__What you need to do__: Among the entries below, find each line with "purple" and show it.

__Information provided__:
━━━━━━━━━━━━━━━━━━━━━━━━━━━━━━
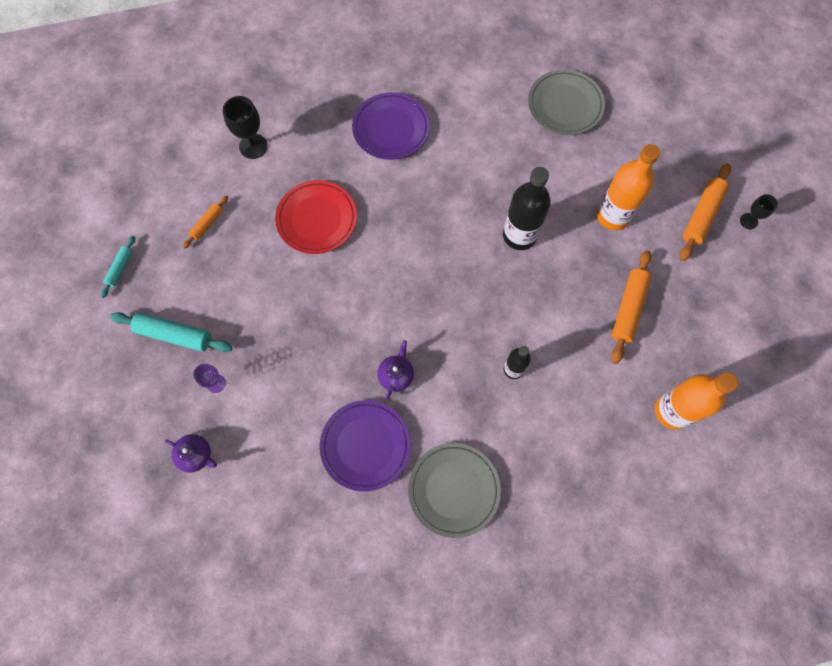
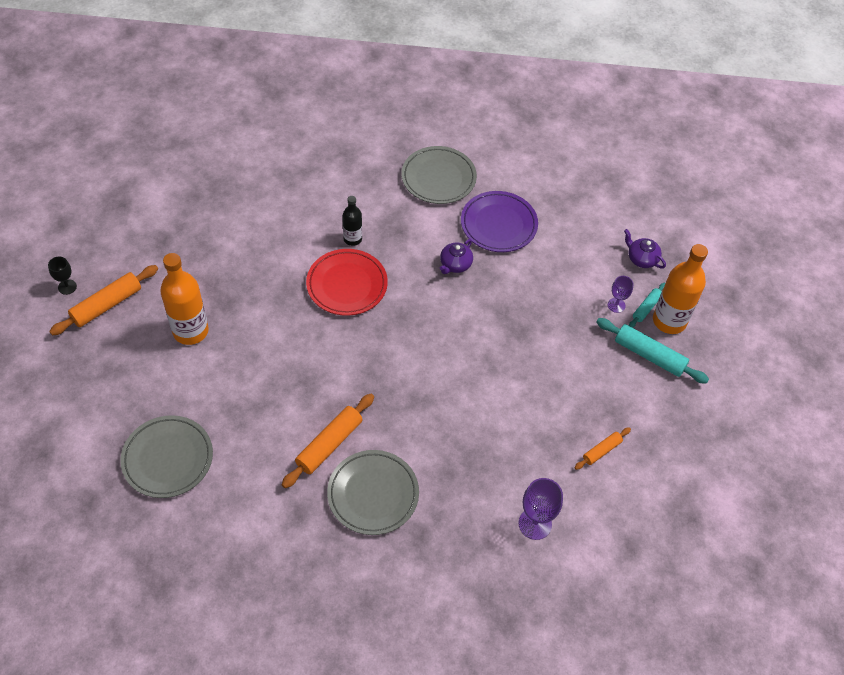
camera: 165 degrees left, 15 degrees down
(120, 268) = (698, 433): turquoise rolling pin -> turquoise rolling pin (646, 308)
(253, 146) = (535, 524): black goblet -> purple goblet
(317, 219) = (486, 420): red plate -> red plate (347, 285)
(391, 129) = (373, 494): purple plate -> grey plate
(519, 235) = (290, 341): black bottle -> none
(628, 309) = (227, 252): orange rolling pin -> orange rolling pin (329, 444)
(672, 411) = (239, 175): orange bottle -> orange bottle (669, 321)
━━━━━━━━━━━━━━━━━━━━━━━━━━━━━━
__Response to the task__:
(253, 146) = (535, 524): black goblet -> purple goblet
(391, 129) = (373, 494): purple plate -> grey plate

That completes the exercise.